■ Instructions to follow ■
Using the material below, write out every entry exactly.

■ Source material ■
<<<<

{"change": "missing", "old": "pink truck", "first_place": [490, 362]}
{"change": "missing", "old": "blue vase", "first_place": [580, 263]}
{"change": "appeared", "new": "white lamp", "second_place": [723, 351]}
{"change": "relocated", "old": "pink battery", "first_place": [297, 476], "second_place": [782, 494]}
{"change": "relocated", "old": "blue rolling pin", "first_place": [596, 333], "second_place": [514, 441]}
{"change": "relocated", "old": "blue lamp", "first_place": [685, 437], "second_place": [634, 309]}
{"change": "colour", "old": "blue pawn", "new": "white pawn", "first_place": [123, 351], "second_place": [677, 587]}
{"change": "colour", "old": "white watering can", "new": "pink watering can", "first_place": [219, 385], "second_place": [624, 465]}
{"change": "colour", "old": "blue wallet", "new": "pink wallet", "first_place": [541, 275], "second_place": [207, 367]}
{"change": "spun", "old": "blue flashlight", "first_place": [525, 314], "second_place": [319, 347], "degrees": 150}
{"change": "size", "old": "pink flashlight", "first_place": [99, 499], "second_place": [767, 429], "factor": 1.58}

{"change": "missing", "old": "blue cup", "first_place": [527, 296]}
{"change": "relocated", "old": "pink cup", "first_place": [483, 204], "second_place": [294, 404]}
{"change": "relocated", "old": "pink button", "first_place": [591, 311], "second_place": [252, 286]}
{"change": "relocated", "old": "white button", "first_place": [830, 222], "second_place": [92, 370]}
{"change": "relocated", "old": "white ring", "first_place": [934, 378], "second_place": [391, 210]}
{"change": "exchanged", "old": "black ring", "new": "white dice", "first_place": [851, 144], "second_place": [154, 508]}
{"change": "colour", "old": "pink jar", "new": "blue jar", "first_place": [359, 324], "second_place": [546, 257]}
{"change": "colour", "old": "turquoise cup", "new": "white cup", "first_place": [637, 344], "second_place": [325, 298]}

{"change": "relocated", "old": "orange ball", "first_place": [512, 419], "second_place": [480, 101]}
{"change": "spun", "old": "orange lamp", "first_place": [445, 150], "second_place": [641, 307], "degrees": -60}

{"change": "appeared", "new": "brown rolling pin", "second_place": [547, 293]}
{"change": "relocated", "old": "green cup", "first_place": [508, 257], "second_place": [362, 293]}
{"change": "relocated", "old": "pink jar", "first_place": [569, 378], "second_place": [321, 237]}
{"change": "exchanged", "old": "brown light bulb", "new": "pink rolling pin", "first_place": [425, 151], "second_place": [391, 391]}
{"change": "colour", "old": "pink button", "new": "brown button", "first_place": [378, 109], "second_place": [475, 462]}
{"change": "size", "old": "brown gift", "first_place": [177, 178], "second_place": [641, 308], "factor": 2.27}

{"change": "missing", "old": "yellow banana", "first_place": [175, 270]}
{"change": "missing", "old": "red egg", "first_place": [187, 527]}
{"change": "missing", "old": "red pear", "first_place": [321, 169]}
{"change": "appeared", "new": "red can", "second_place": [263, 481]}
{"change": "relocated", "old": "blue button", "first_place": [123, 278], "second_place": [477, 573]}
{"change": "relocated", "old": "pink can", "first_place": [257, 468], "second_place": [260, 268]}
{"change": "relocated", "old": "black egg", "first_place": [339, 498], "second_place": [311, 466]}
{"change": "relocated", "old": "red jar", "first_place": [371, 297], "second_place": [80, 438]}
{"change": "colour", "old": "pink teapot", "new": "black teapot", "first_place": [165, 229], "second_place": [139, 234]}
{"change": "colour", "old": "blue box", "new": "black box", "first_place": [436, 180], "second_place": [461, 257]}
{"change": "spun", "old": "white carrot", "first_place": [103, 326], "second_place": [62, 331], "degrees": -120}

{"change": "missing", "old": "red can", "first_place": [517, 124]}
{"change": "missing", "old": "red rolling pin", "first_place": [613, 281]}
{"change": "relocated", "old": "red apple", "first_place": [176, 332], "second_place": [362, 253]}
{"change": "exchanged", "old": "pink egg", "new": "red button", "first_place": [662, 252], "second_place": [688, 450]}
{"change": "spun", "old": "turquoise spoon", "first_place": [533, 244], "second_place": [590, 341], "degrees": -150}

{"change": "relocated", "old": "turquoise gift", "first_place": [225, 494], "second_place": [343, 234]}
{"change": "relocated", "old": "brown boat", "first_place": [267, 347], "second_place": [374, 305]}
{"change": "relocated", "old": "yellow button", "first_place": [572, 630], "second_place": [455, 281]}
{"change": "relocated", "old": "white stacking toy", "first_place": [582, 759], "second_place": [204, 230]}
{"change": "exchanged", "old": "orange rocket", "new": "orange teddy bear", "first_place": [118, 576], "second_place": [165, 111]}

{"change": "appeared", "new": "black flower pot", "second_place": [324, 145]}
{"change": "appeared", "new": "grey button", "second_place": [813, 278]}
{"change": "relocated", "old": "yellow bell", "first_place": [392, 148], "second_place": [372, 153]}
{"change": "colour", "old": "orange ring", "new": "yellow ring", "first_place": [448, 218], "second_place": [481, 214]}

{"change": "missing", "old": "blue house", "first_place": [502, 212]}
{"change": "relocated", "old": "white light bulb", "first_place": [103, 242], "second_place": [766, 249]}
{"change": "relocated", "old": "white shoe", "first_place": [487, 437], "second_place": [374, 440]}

>>>>

■ Response below ■
{"change": "missing", "old": "pink truck", "first_place": [490, 362]}
{"change": "missing", "old": "blue vase", "first_place": [580, 263]}
{"change": "appeared", "new": "white lamp", "second_place": [723, 351]}
{"change": "relocated", "old": "pink battery", "first_place": [297, 476], "second_place": [782, 494]}
{"change": "relocated", "old": "blue rolling pin", "first_place": [596, 333], "second_place": [514, 441]}
{"change": "relocated", "old": "blue lamp", "first_place": [685, 437], "second_place": [634, 309]}
{"change": "colour", "old": "blue pawn", "new": "white pawn", "first_place": [123, 351], "second_place": [677, 587]}
{"change": "colour", "old": "white watering can", "new": "pink watering can", "first_place": [219, 385], "second_place": [624, 465]}
{"change": "colour", "old": "blue wallet", "new": "pink wallet", "first_place": [541, 275], "second_place": [207, 367]}
{"change": "spun", "old": "blue flashlight", "first_place": [525, 314], "second_place": [319, 347], "degrees": 150}
{"change": "size", "old": "pink flashlight", "first_place": [99, 499], "second_place": [767, 429], "factor": 1.58}

{"change": "missing", "old": "blue cup", "first_place": [527, 296]}
{"change": "relocated", "old": "pink cup", "first_place": [483, 204], "second_place": [294, 404]}
{"change": "relocated", "old": "pink button", "first_place": [591, 311], "second_place": [252, 286]}
{"change": "relocated", "old": "white button", "first_place": [830, 222], "second_place": [92, 370]}
{"change": "relocated", "old": "white ring", "first_place": [934, 378], "second_place": [391, 210]}
{"change": "exchanged", "old": "black ring", "new": "white dice", "first_place": [851, 144], "second_place": [154, 508]}
{"change": "colour", "old": "pink jar", "new": "blue jar", "first_place": [359, 324], "second_place": [546, 257]}
{"change": "colour", "old": "turquoise cup", "new": "white cup", "first_place": [637, 344], "second_place": [325, 298]}

{"change": "relocated", "old": "orange ball", "first_place": [512, 419], "second_place": [480, 101]}
{"change": "spun", "old": "orange lamp", "first_place": [445, 150], "second_place": [641, 307], "degrees": -60}

{"change": "appeared", "new": "brown rolling pin", "second_place": [547, 293]}
{"change": "relocated", "old": "green cup", "first_place": [508, 257], "second_place": [362, 293]}
{"change": "relocated", "old": "pink jar", "first_place": [569, 378], "second_place": [321, 237]}
{"change": "exchanged", "old": "brown light bulb", "new": "pink rolling pin", "first_place": [425, 151], "second_place": [391, 391]}
{"change": "colour", "old": "pink button", "new": "brown button", "first_place": [378, 109], "second_place": [475, 462]}
{"change": "size", "old": "brown gift", "first_place": [177, 178], "second_place": [641, 308], "factor": 2.27}

{"change": "missing", "old": "yellow banana", "first_place": [175, 270]}
{"change": "missing", "old": "red egg", "first_place": [187, 527]}
{"change": "missing", "old": "red pear", "first_place": [321, 169]}
{"change": "appeared", "new": "red can", "second_place": [263, 481]}
{"change": "relocated", "old": "blue button", "first_place": [123, 278], "second_place": [477, 573]}
{"change": "relocated", "old": "pink can", "first_place": [257, 468], "second_place": [260, 268]}
{"change": "relocated", "old": "black egg", "first_place": [339, 498], "second_place": [311, 466]}
{"change": "relocated", "old": "red jar", "first_place": [371, 297], "second_place": [80, 438]}
{"change": "colour", "old": "pink teapot", "new": "black teapot", "first_place": [165, 229], "second_place": [139, 234]}
{"change": "colour", "old": "blue box", "new": "black box", "first_place": [436, 180], "second_place": [461, 257]}
{"change": "spun", "old": "white carrot", "first_place": [103, 326], "second_place": [62, 331], "degrees": -120}

{"change": "missing", "old": "red can", "first_place": [517, 124]}
{"change": "missing", "old": "red rolling pin", "first_place": [613, 281]}
{"change": "relocated", "old": "red apple", "first_place": [176, 332], "second_place": [362, 253]}
{"change": "exchanged", "old": "pink egg", "new": "red button", "first_place": [662, 252], "second_place": [688, 450]}
{"change": "spun", "old": "turquoise spoon", "first_place": [533, 244], "second_place": [590, 341], "degrees": -150}

{"change": "relocated", "old": "turquoise gift", "first_place": [225, 494], "second_place": [343, 234]}
{"change": "relocated", "old": "brown boat", "first_place": [267, 347], "second_place": [374, 305]}
{"change": "relocated", "old": "yellow button", "first_place": [572, 630], "second_place": [455, 281]}
{"change": "relocated", "old": "white stacking toy", "first_place": [582, 759], "second_place": [204, 230]}
{"change": "exchanged", "old": "orange rocket", "new": "orange teddy bear", "first_place": [118, 576], "second_place": [165, 111]}

{"change": "appeared", "new": "black flower pot", "second_place": [324, 145]}
{"change": "appeared", "new": "grey button", "second_place": [813, 278]}
{"change": "relocated", "old": "yellow bell", "first_place": [392, 148], "second_place": [372, 153]}
{"change": "colour", "old": "orange ring", "new": "yellow ring", "first_place": [448, 218], "second_place": [481, 214]}

{"change": "missing", "old": "blue house", "first_place": [502, 212]}
{"change": "relocated", "old": "white light bulb", "first_place": [103, 242], "second_place": [766, 249]}
{"change": "relocated", "old": "white shoe", "first_place": [487, 437], "second_place": [374, 440]}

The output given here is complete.